(What the task requires):
Print every line of the listing below, starting with the line that holds "Q102: NPN (B" and going on through the line that holds "R119: 6.8k (GND, N16) -> none", both included, and print nothing else.
___ Provided records
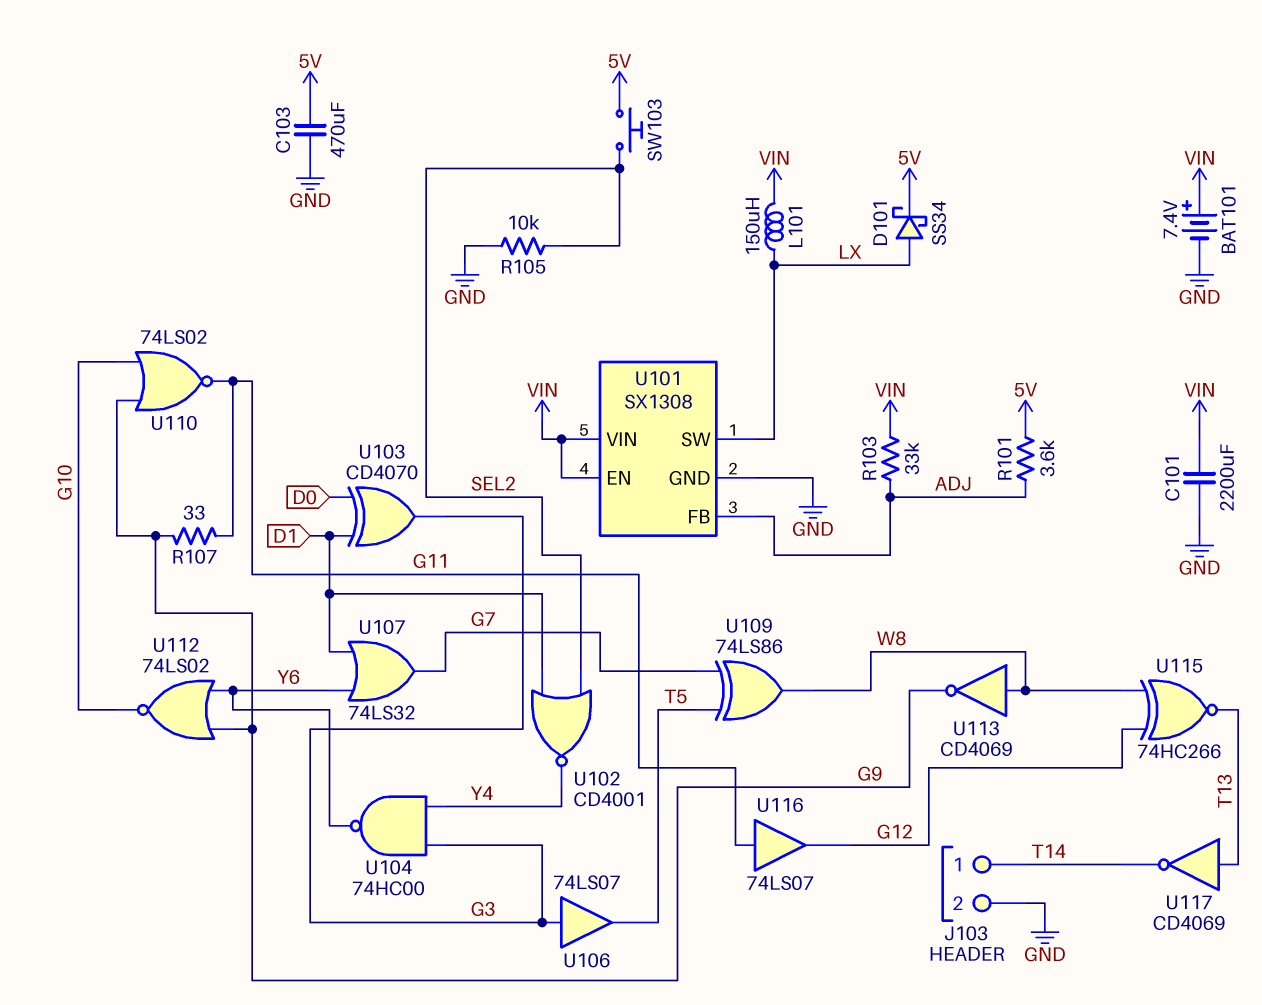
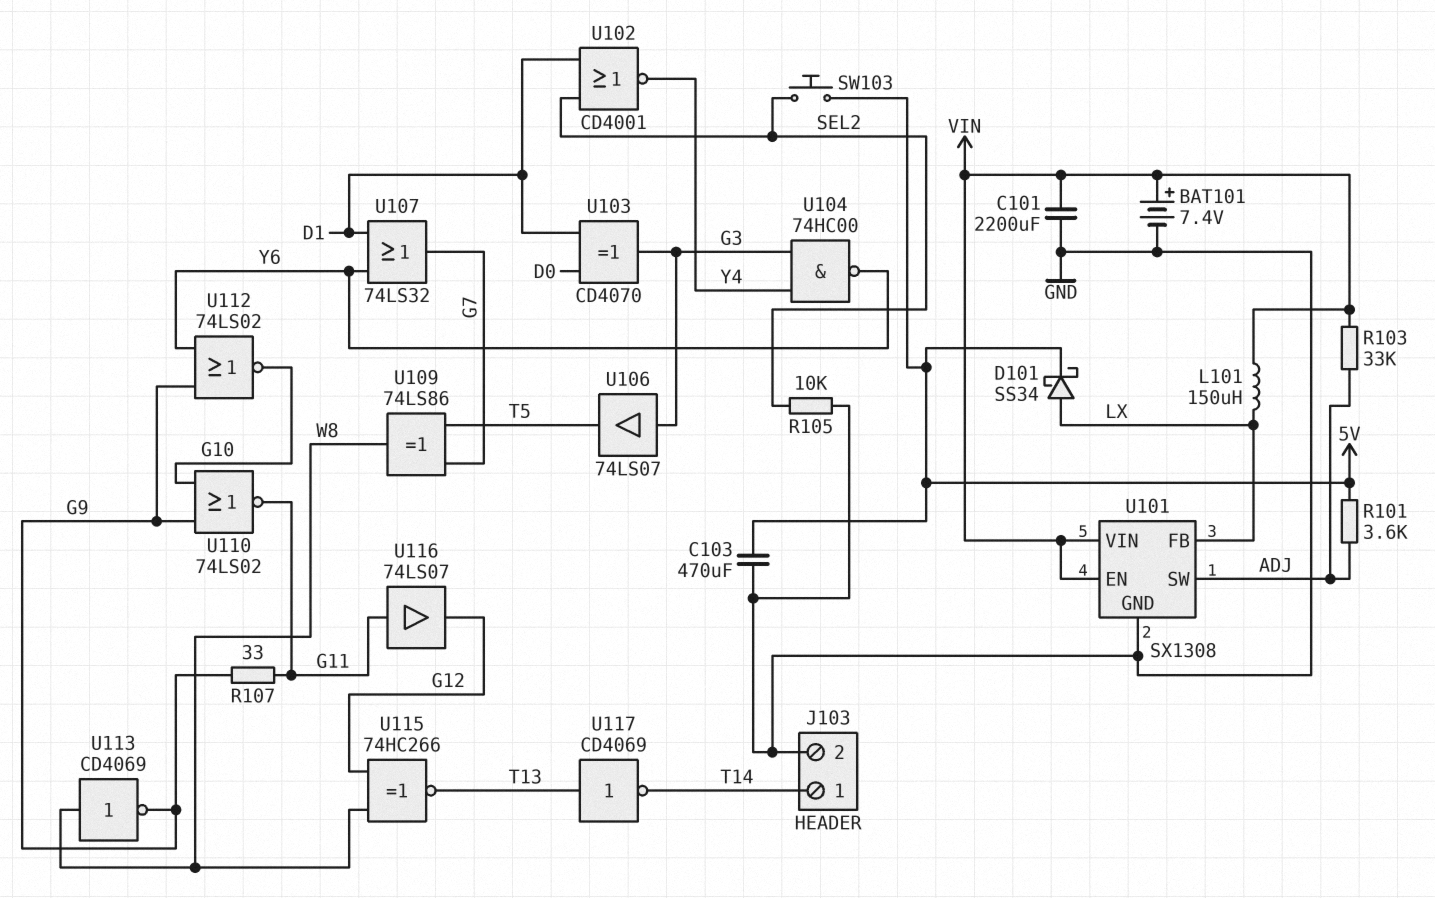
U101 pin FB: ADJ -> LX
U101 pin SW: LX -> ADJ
______
___ Provided records
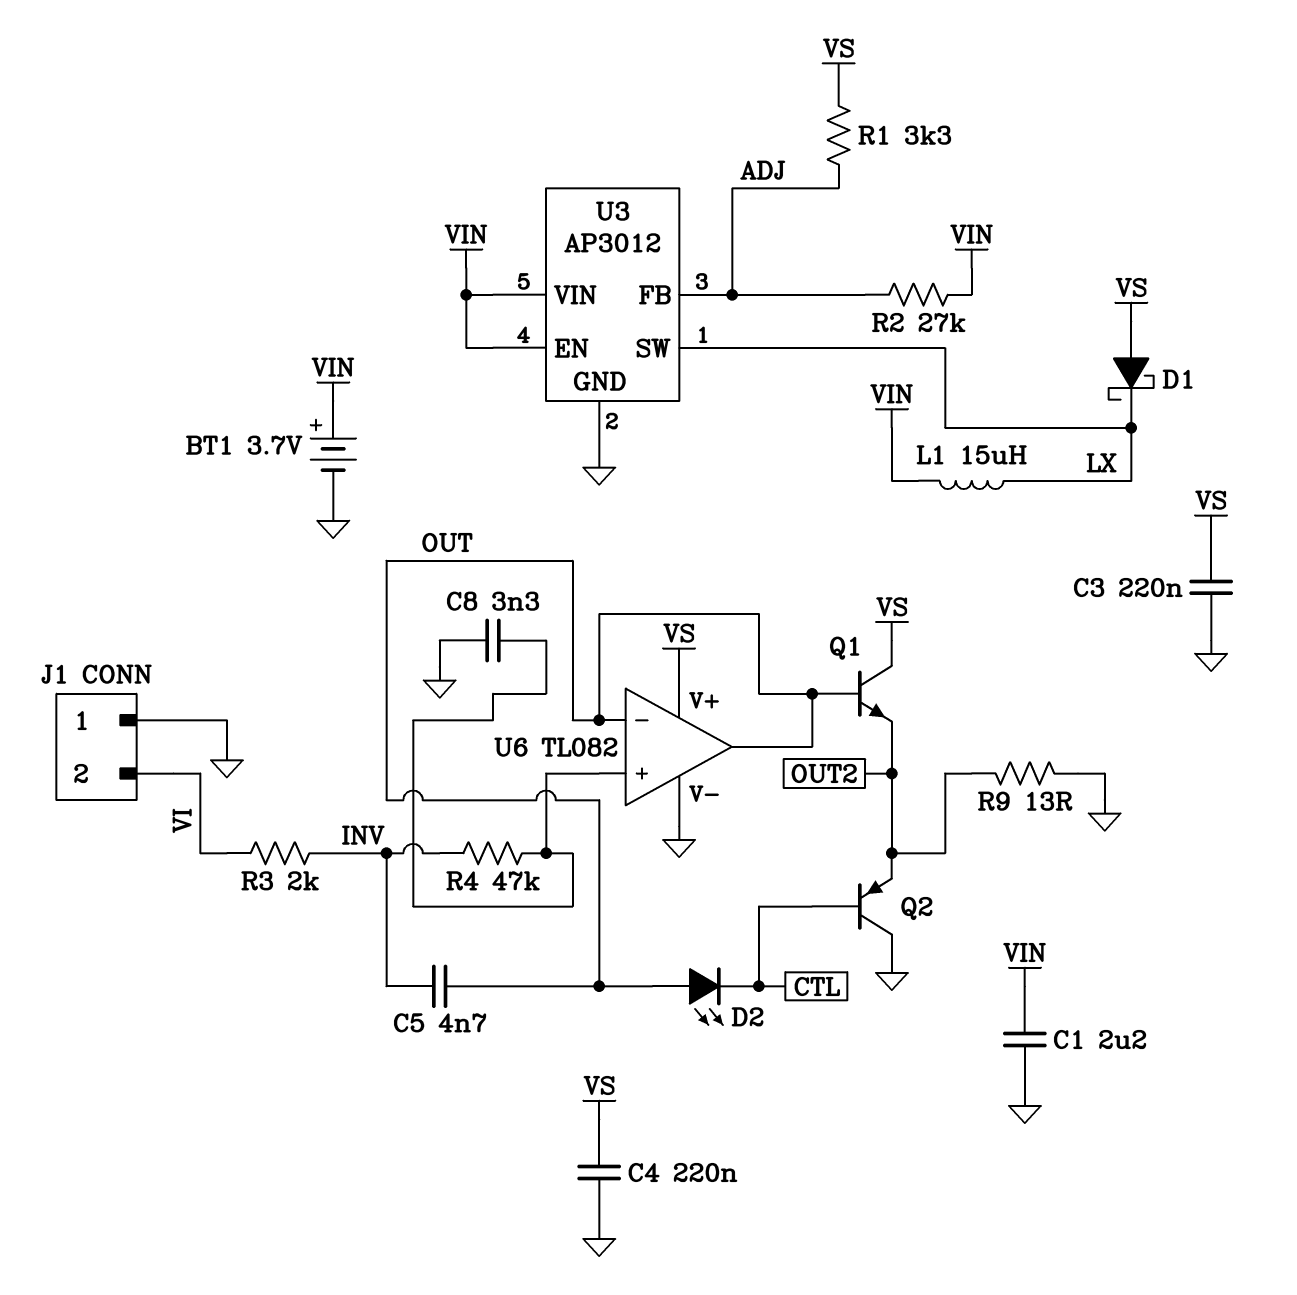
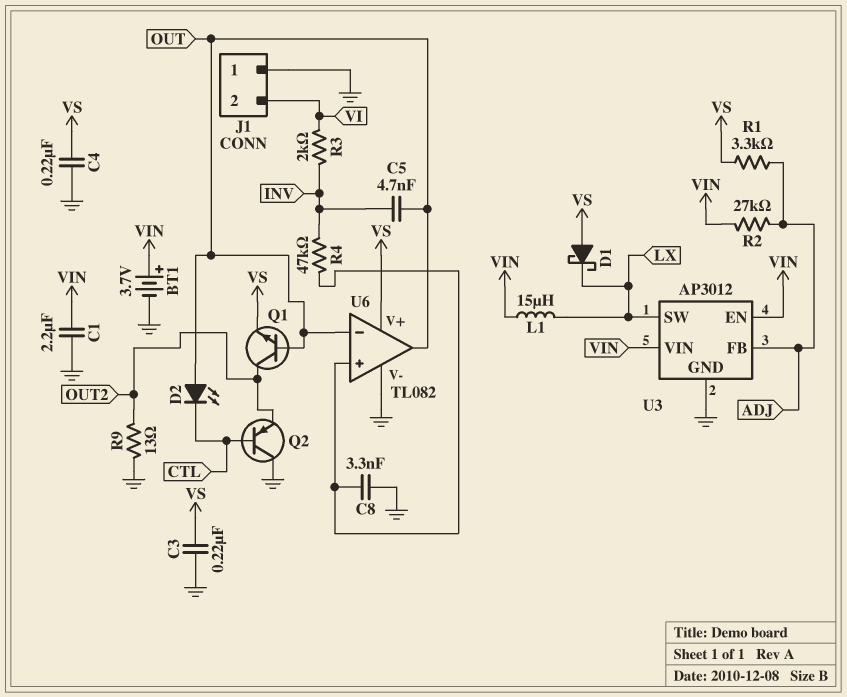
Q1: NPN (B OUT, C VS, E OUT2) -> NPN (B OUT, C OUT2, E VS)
______
___ Provided records
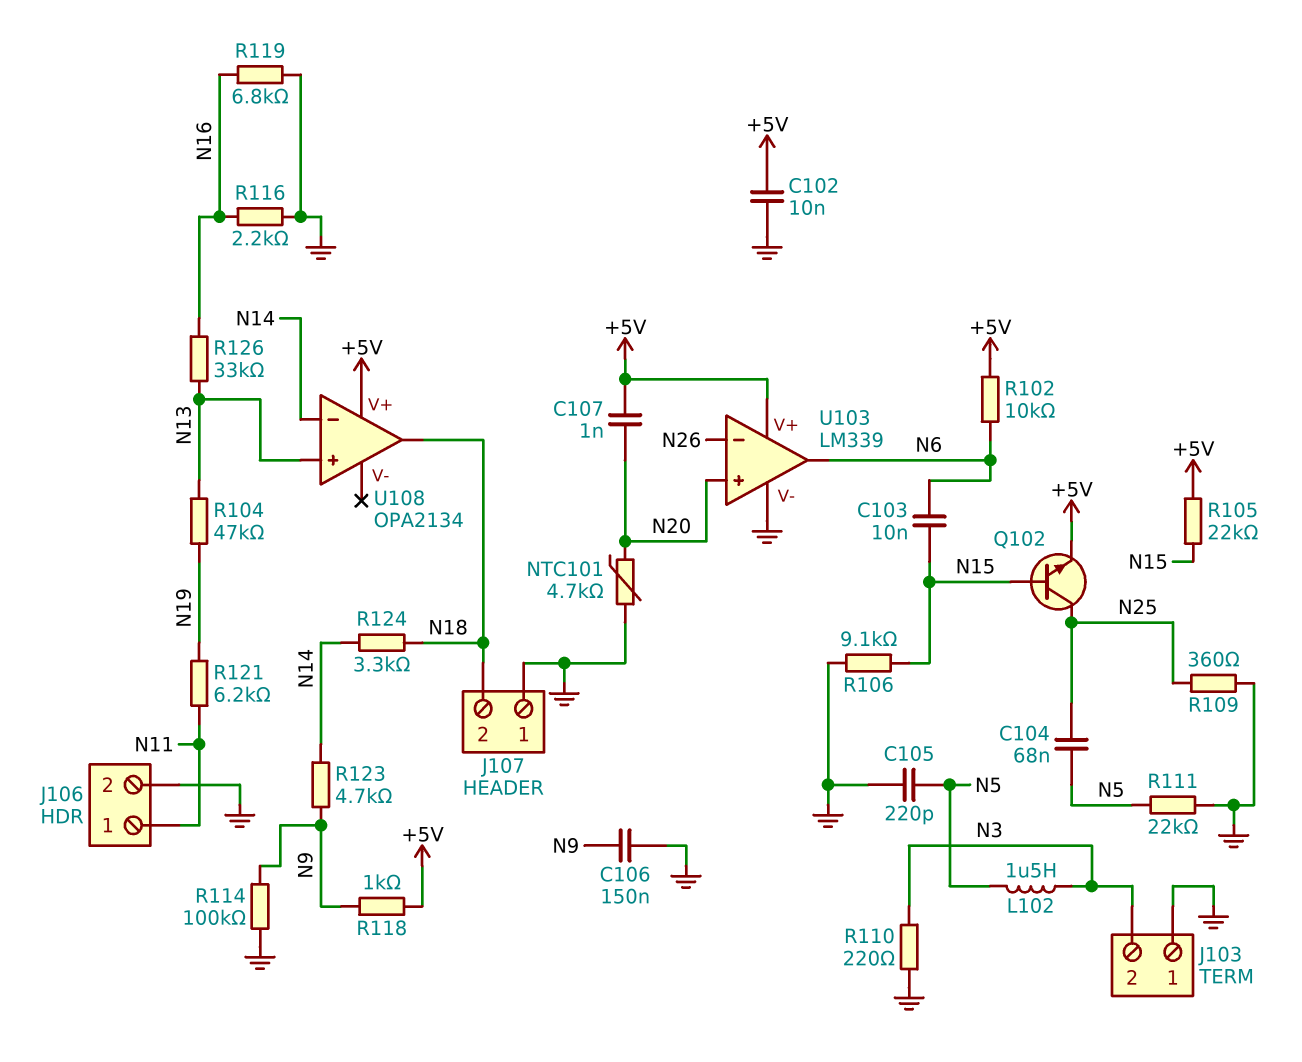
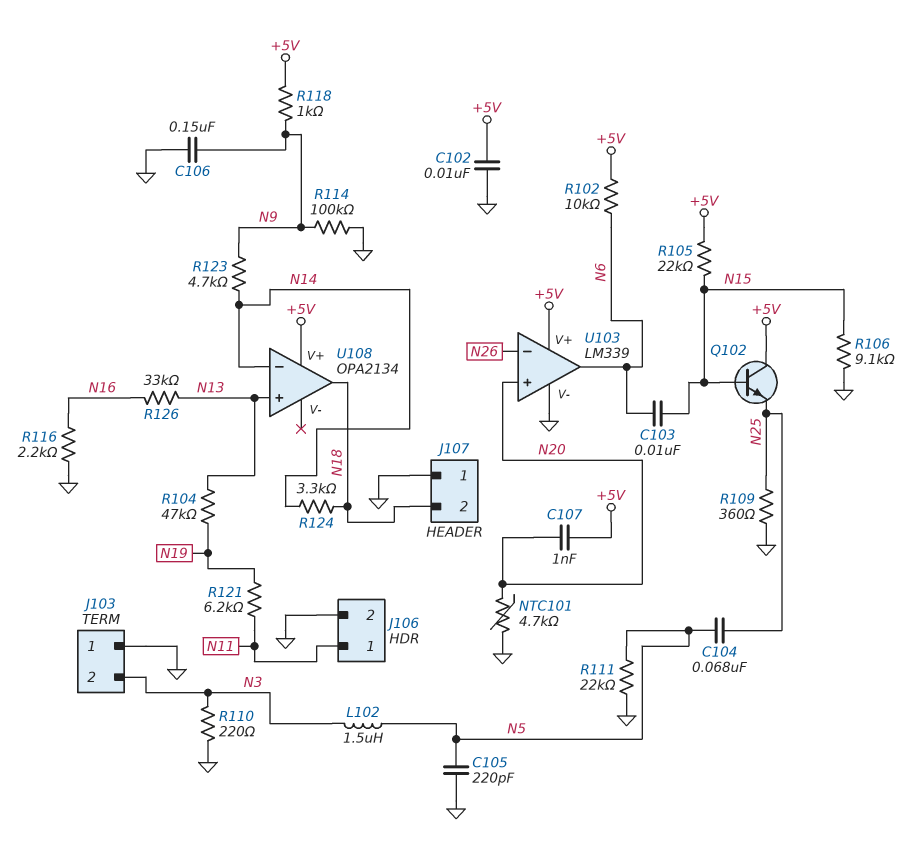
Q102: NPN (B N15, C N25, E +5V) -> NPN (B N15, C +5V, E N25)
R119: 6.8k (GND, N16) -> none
______
(Result for this task):
Q102: NPN (B N15, C N25, E +5V) -> NPN (B N15, C +5V, E N25)
R119: 6.8k (GND, N16) -> none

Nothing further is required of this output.